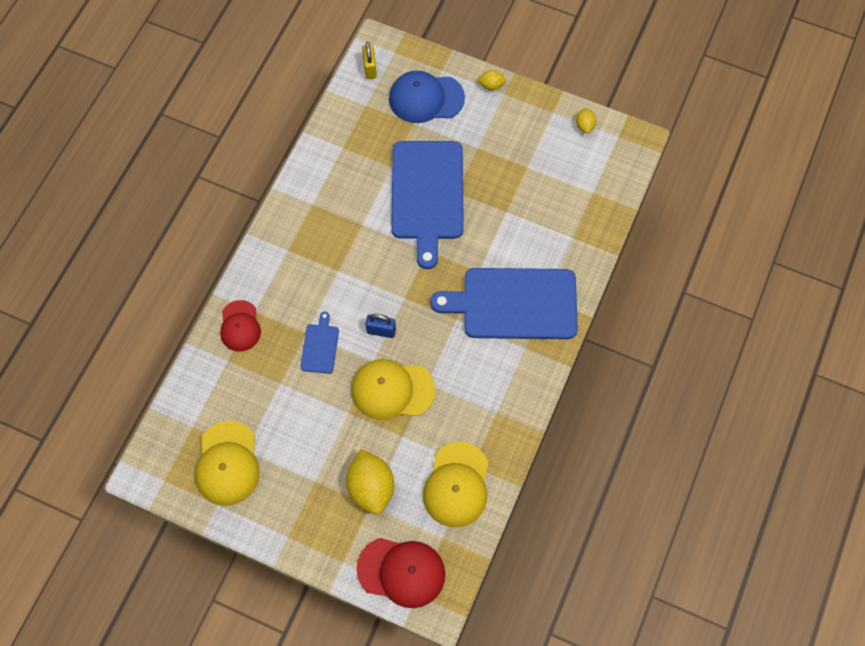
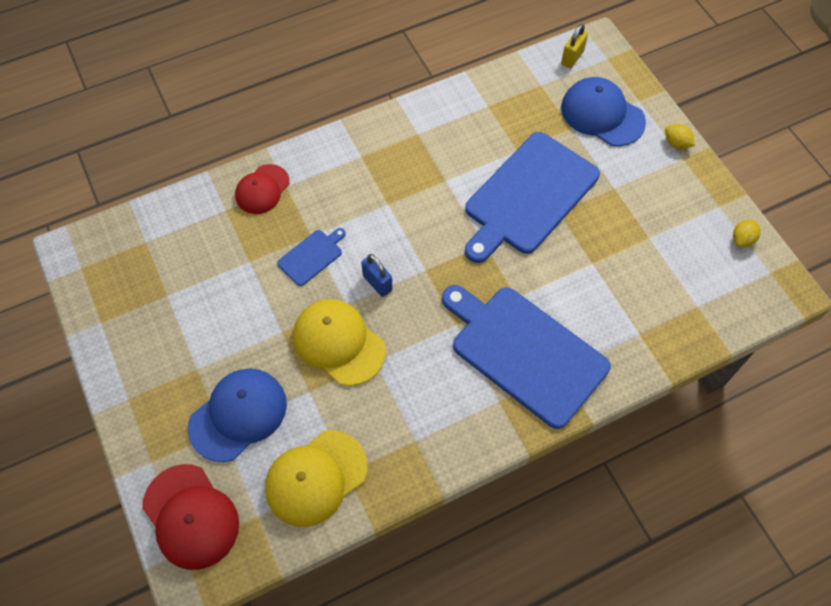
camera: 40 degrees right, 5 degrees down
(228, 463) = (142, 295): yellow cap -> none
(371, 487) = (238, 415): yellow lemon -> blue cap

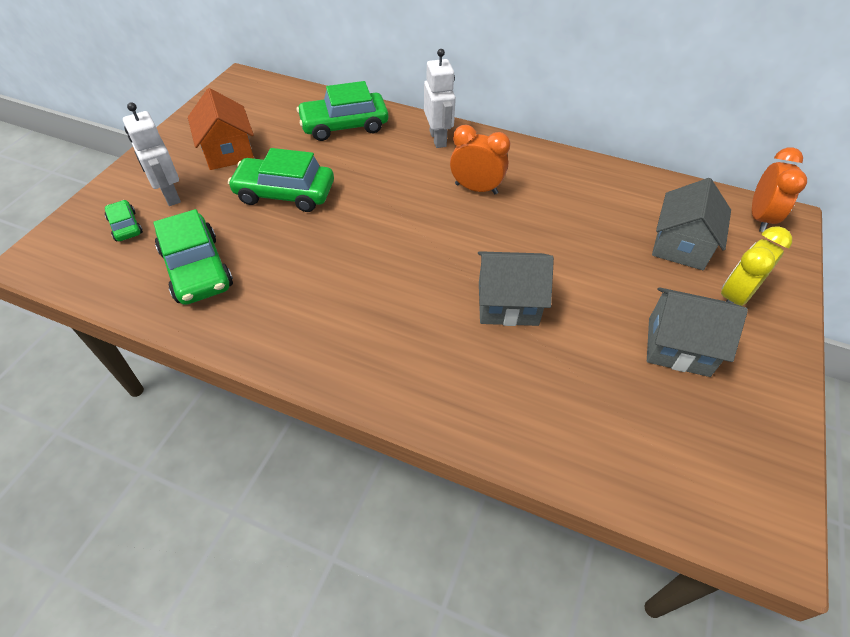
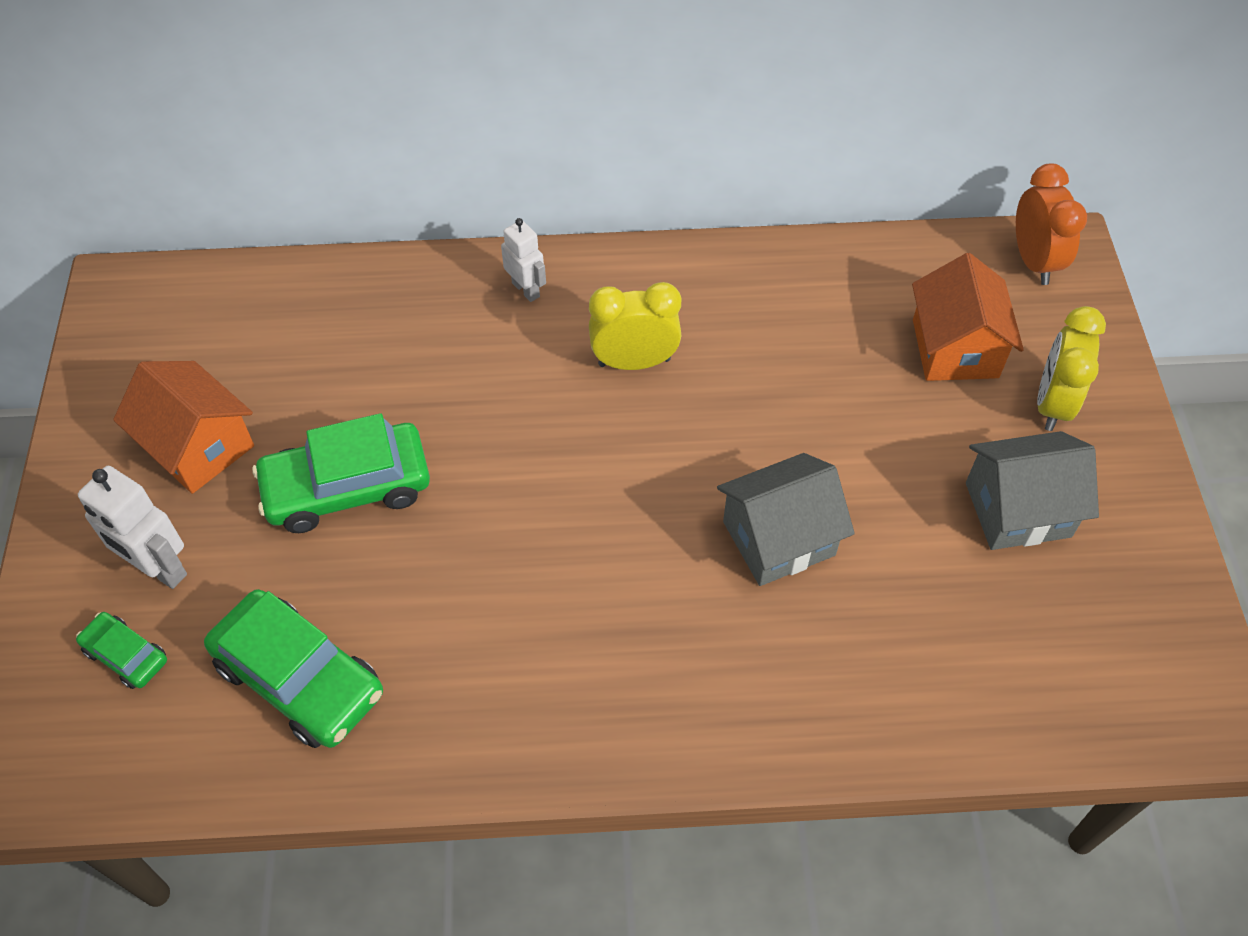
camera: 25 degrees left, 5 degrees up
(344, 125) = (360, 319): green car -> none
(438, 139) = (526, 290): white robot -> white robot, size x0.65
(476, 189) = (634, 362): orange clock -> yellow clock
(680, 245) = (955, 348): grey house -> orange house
..............................
WHAT THIS TASK INVOLVES →
The reply should repeat the listing above exactly and contain no pictures.

RESULT →
camera: 40 degrees right, 5 degrees down
(228, 463) = (142, 295): yellow cap -> none
(371, 487) = (238, 415): yellow lemon -> blue cap

camera: 25 degrees left, 5 degrees up
(344, 125) = (360, 319): green car -> none
(438, 139) = (526, 290): white robot -> white robot, size x0.65
(476, 189) = (634, 362): orange clock -> yellow clock
(680, 245) = (955, 348): grey house -> orange house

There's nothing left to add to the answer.